## Available data

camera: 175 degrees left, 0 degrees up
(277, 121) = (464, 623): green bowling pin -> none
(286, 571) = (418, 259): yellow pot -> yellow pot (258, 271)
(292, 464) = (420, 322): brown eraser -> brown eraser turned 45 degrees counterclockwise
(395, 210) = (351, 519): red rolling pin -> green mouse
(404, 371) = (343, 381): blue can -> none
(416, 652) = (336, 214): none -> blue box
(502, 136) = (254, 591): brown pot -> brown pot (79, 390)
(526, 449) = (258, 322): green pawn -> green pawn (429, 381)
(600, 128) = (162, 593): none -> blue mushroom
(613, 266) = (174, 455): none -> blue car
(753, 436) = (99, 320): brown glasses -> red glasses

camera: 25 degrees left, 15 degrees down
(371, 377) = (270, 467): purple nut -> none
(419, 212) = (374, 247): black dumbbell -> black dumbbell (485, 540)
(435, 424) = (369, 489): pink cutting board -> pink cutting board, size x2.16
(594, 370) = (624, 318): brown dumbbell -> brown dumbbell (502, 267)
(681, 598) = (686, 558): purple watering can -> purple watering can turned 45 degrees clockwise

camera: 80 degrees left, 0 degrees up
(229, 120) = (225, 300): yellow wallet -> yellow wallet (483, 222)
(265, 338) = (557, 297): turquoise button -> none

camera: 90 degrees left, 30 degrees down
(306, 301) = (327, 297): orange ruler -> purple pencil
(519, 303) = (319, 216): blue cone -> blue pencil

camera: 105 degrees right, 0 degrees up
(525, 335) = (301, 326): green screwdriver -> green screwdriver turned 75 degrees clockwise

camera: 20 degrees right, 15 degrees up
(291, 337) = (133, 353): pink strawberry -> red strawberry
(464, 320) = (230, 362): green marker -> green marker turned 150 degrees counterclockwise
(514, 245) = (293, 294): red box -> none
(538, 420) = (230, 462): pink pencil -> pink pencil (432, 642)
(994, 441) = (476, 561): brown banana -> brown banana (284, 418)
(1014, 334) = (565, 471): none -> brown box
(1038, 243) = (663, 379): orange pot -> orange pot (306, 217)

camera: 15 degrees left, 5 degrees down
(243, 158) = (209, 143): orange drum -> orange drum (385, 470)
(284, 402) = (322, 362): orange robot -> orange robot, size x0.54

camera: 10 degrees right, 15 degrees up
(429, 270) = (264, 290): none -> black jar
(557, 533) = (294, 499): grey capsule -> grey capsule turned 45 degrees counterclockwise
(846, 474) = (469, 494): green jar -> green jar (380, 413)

## Required action
Take the entries and copy them out exactly.

## Written reply
camera: 175 degrees left, 0 degrees up
(277, 121) = (464, 623): green bowling pin -> none
(286, 571) = (418, 259): yellow pot -> yellow pot (258, 271)
(292, 464) = (420, 322): brown eraser -> brown eraser turned 45 degrees counterclockwise
(395, 210) = (351, 519): red rolling pin -> green mouse
(404, 371) = (343, 381): blue can -> none
(416, 652) = (336, 214): none -> blue box
(502, 136) = (254, 591): brown pot -> brown pot (79, 390)
(526, 449) = (258, 322): green pawn -> green pawn (429, 381)
(600, 128) = (162, 593): none -> blue mushroom
(613, 266) = (174, 455): none -> blue car
(753, 436) = (99, 320): brown glasses -> red glasses

camera: 25 degrees left, 15 degrees down
(371, 377) = (270, 467): purple nut -> none
(419, 212) = (374, 247): black dumbbell -> black dumbbell (485, 540)
(435, 424) = (369, 489): pink cutting board -> pink cutting board, size x2.16
(594, 370) = (624, 318): brown dumbbell -> brown dumbbell (502, 267)
(681, 598) = (686, 558): purple watering can -> purple watering can turned 45 degrees clockwise

camera: 80 degrees left, 0 degrees up
(229, 120) = (225, 300): yellow wallet -> yellow wallet (483, 222)
(265, 338) = (557, 297): turquoise button -> none

camera: 90 degrees left, 30 degrees down
(306, 301) = (327, 297): orange ruler -> purple pencil
(519, 303) = (319, 216): blue cone -> blue pencil

camera: 105 degrees right, 0 degrees up
(525, 335) = (301, 326): green screwdriver -> green screwdriver turned 75 degrees clockwise

camera: 20 degrees right, 15 degrees up
(291, 337) = (133, 353): pink strawberry -> red strawberry
(464, 320) = (230, 362): green marker -> green marker turned 150 degrees counterclockwise
(514, 245) = (293, 294): red box -> none
(538, 420) = (230, 462): pink pencil -> pink pencil (432, 642)
(994, 441) = (476, 561): brown banana -> brown banana (284, 418)
(1014, 334) = (565, 471): none -> brown box
(1038, 243) = (663, 379): orange pot -> orange pot (306, 217)

camera: 15 degrees left, 5 degrees down
(243, 158) = (209, 143): orange drum -> orange drum (385, 470)
(284, 402) = (322, 362): orange robot -> orange robot, size x0.54

camera: 10 degrees right, 15 degrees up
(429, 270) = (264, 290): none -> black jar
(557, 533) = (294, 499): grey capsule -> grey capsule turned 45 degrees counterclockwise
(846, 474) = (469, 494): green jar -> green jar (380, 413)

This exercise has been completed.